▶ DATA

********

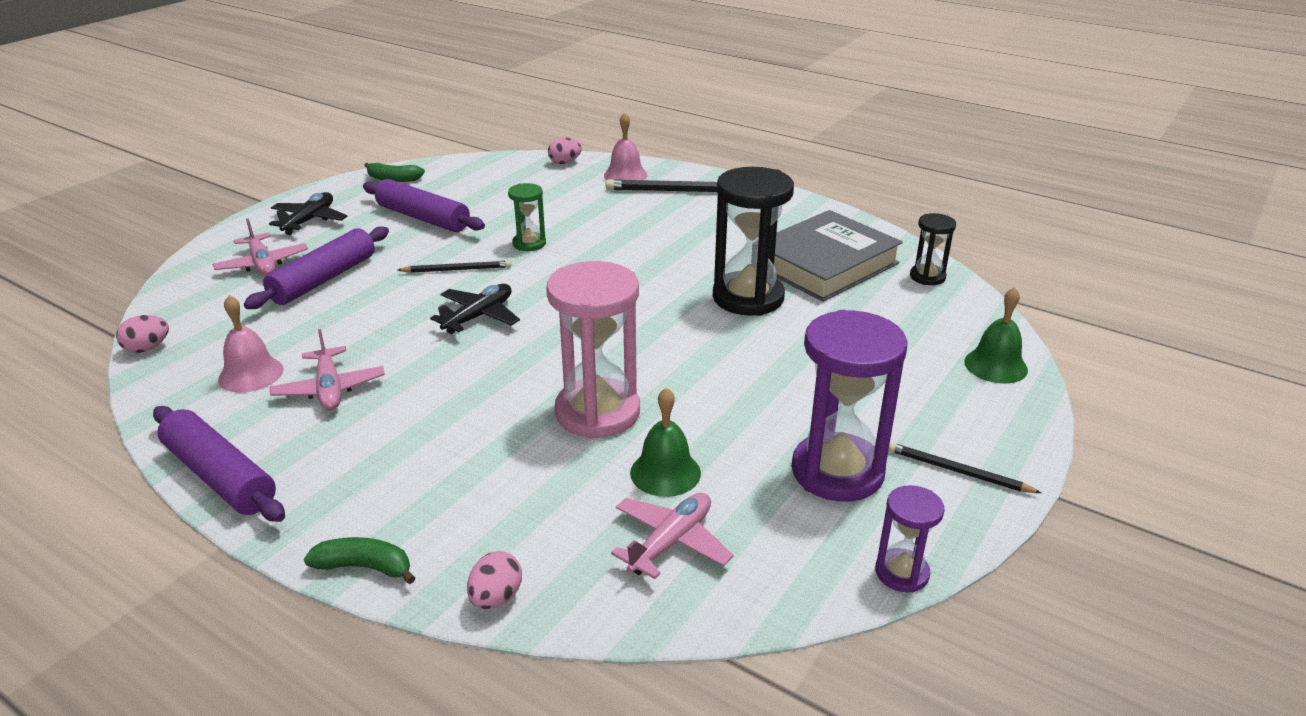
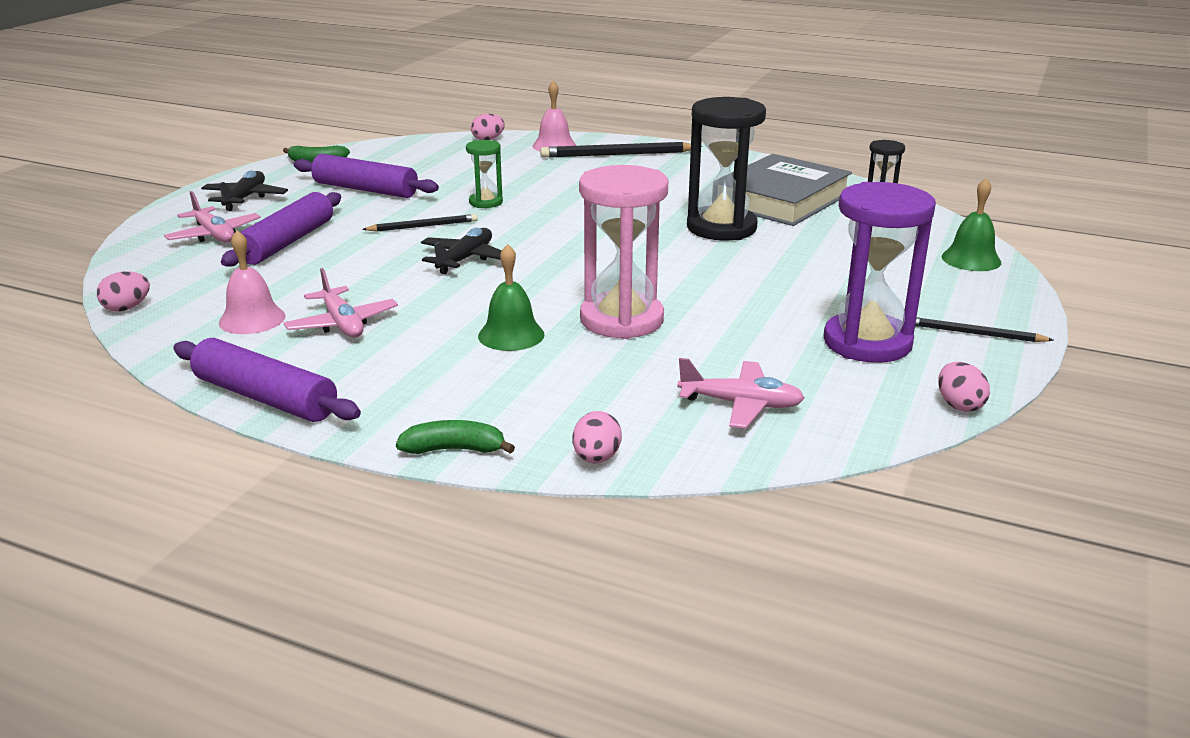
camera: 10 degrees left, 5 degrees down
pink plane [611,493,733,579] -> pink plane turned 75 degrees clockwise [678,358,805,429]
green bell [630,387,701,497] -> green bell moved to [478,244,545,351]
purple hourglass [875,485,945,592] -> pink egg [938,362,990,412]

********

▶ ACTIVITY
Give every line above again exactly, omitting whatever pictures appear.

▶ WORKED SOLUTION
camera: 10 degrees left, 5 degrees down
pink plane [611,493,733,579] -> pink plane turned 75 degrees clockwise [678,358,805,429]
green bell [630,387,701,497] -> green bell moved to [478,244,545,351]
purple hourglass [875,485,945,592] -> pink egg [938,362,990,412]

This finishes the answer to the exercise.